■ **DIRECTIVE**: Give an exact copy of the lines of the records below, starting at the line containing "(258, 404) = (452, 347): white" and running to the end.

(Before-and-after scene images)
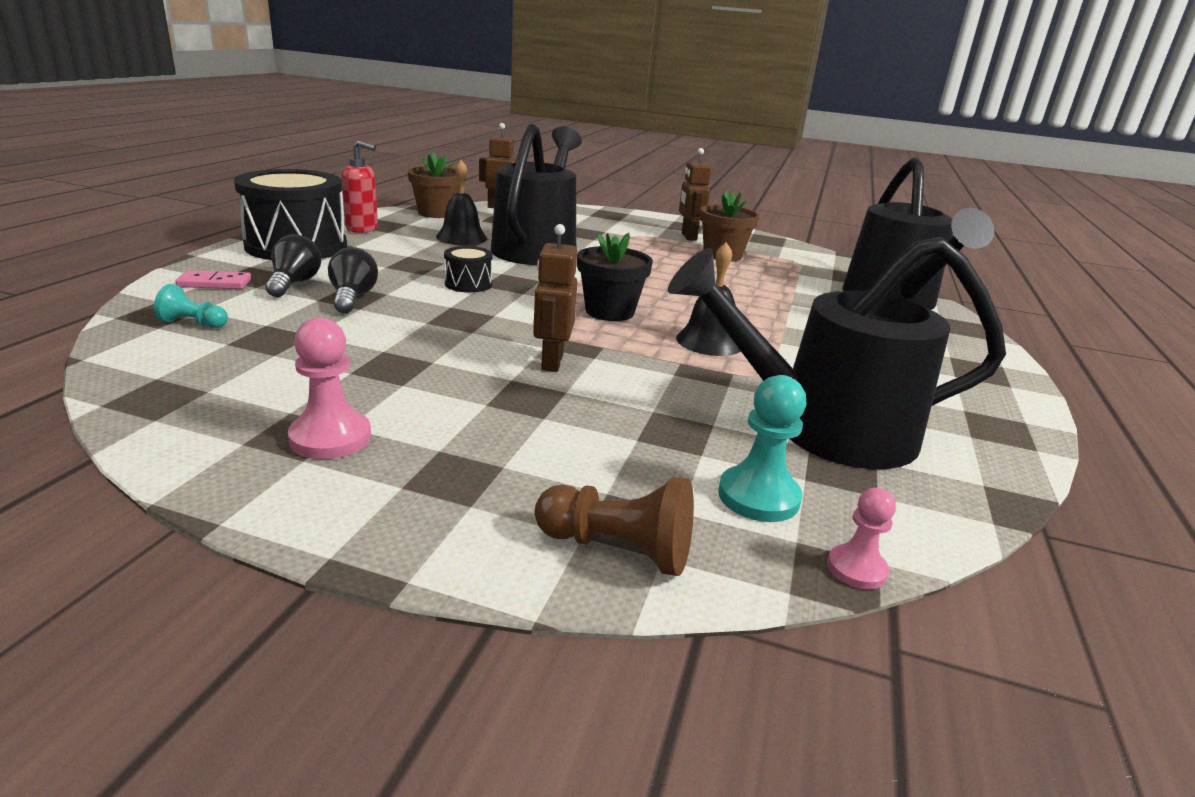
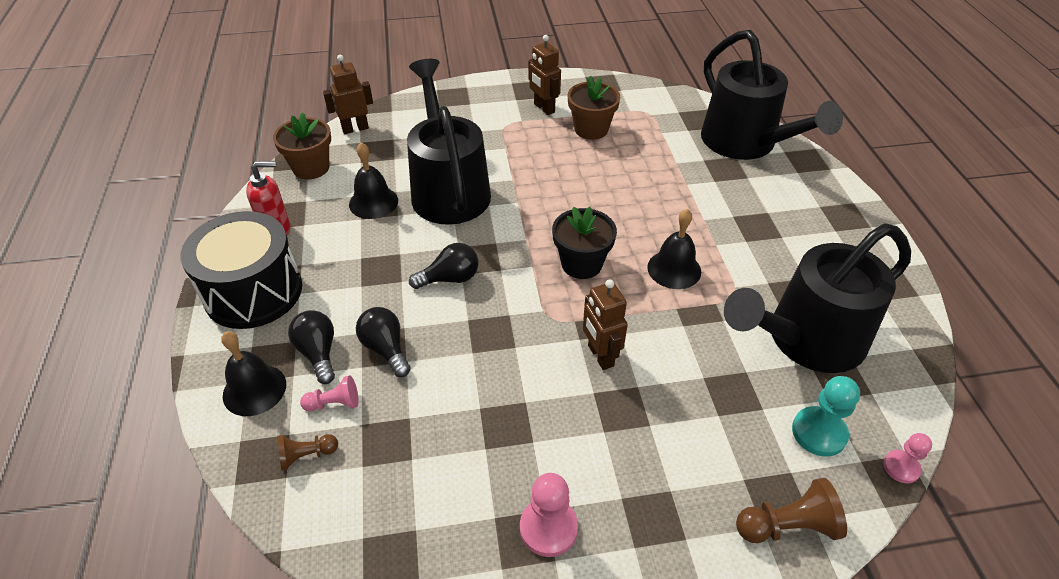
camera: 25 degrees left, 20 degrees up
(193, 323) = (306, 455): turquoise pawn -> brown pawn
(215, 283) = (254, 389): pink domino -> black bell
(262, 308) = (334, 403): none -> pink pawn
(468, 284) = (450, 278): black drum -> black light bulb

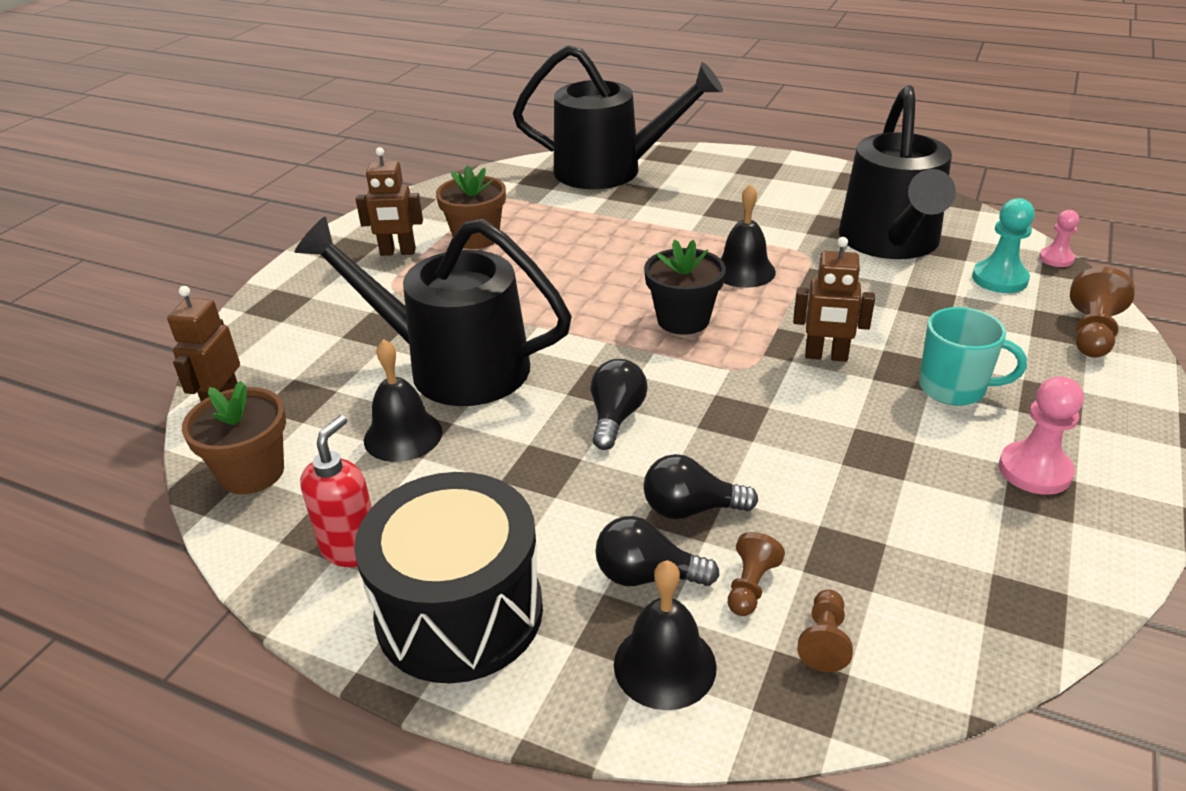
camera: 55 degrees left, 10 degrees down
(334, 403) = (750, 586): pink pawn -> brown pawn
(619, 447) = (954, 388): none -> turquoise mug

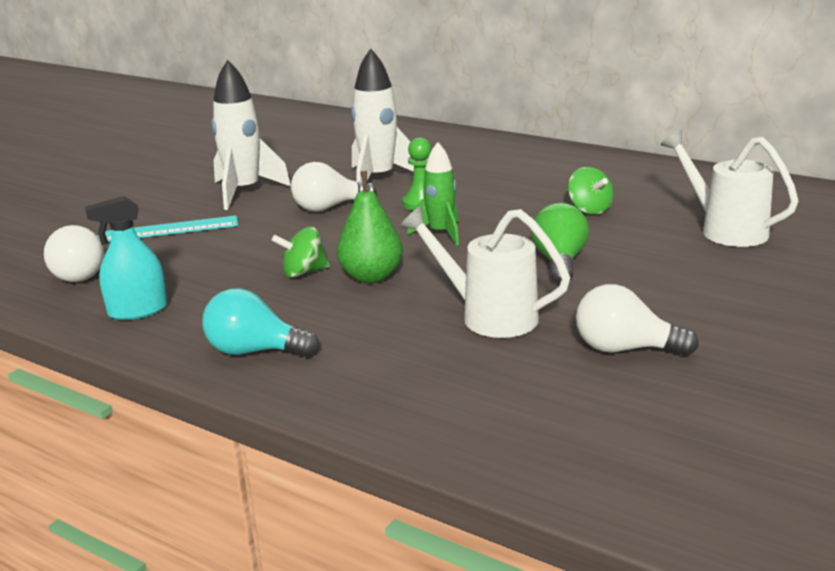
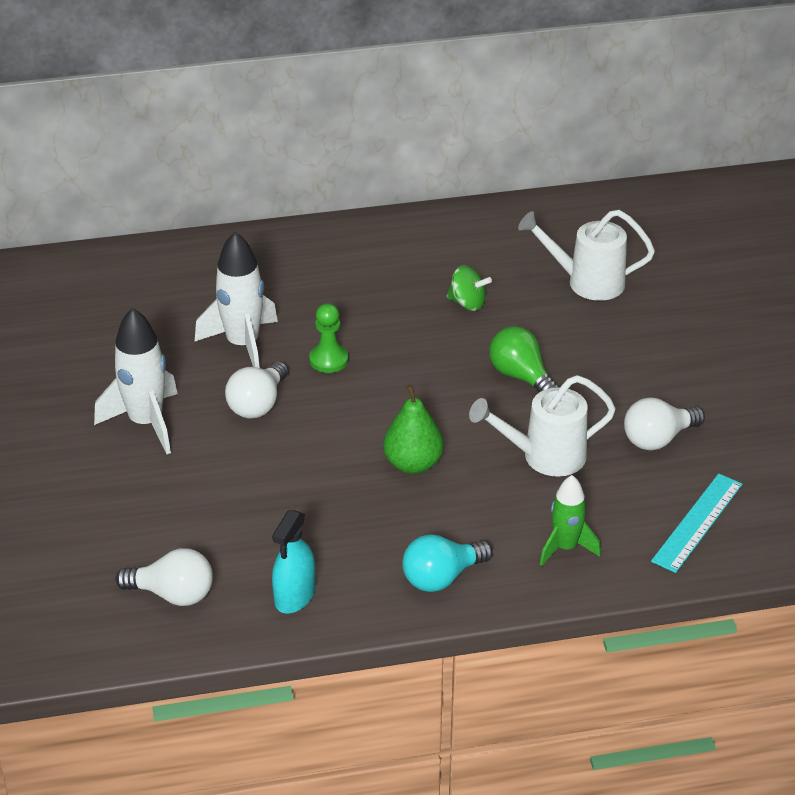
camera: 45 degrees left, 15 degrees up
(168, 229) = (160, 504): turquoise ruler -> turquoise ruler (697, 522)
(304, 272) = (356, 487): green spinning top -> none
(440, 233) = (395, 389): green rocket -> green rocket (565, 548)

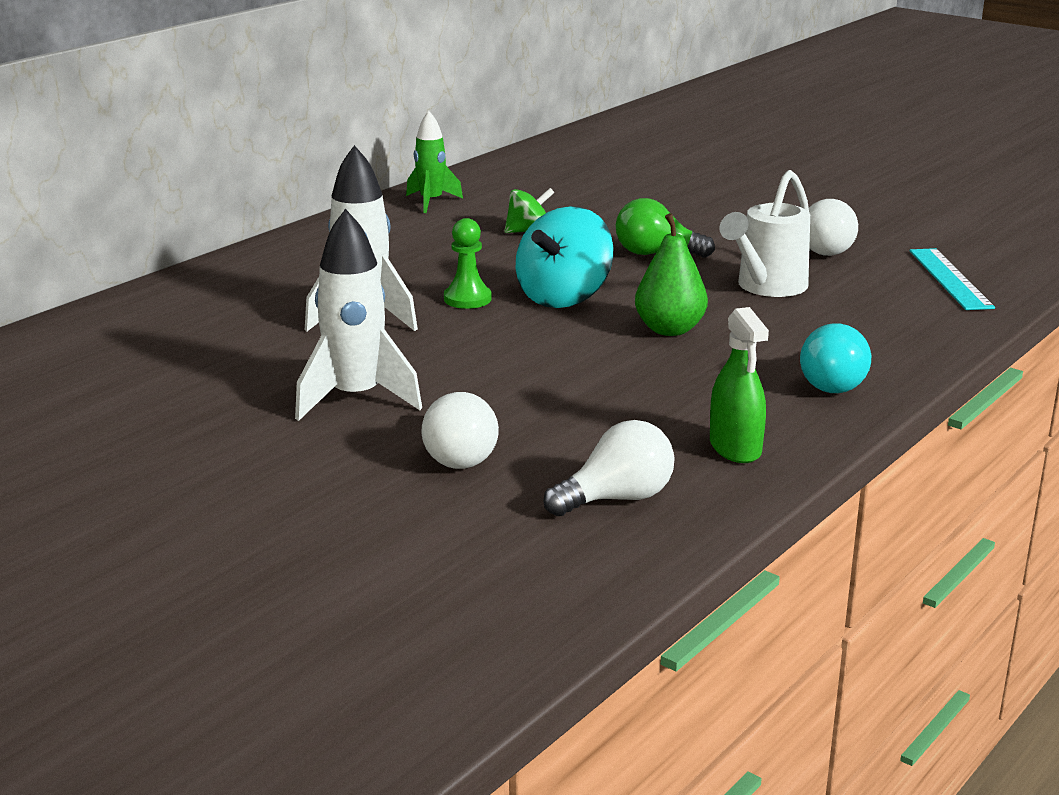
camera: 40 degrees left, 15 degrees down
(258, 404) = (452, 347): white light bulb -> white light bulb (457, 455)
(294, 595) = (735, 448): turquoise spray bottle -> green spray bottle
(391, 392) = (564, 297): none -> turquoise spinning top
(565, 548) = (890, 327): green rocket -> green rocket (431, 202)
(587, 282) = (604, 193): white watering can -> none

■ **RESULT FOR THIS EXERCISE**:
(258, 404) = (452, 347): white light bulb -> white light bulb (457, 455)
(294, 595) = (735, 448): turquoise spray bottle -> green spray bottle
(391, 392) = (564, 297): none -> turquoise spinning top
(565, 548) = (890, 327): green rocket -> green rocket (431, 202)
(587, 282) = (604, 193): white watering can -> none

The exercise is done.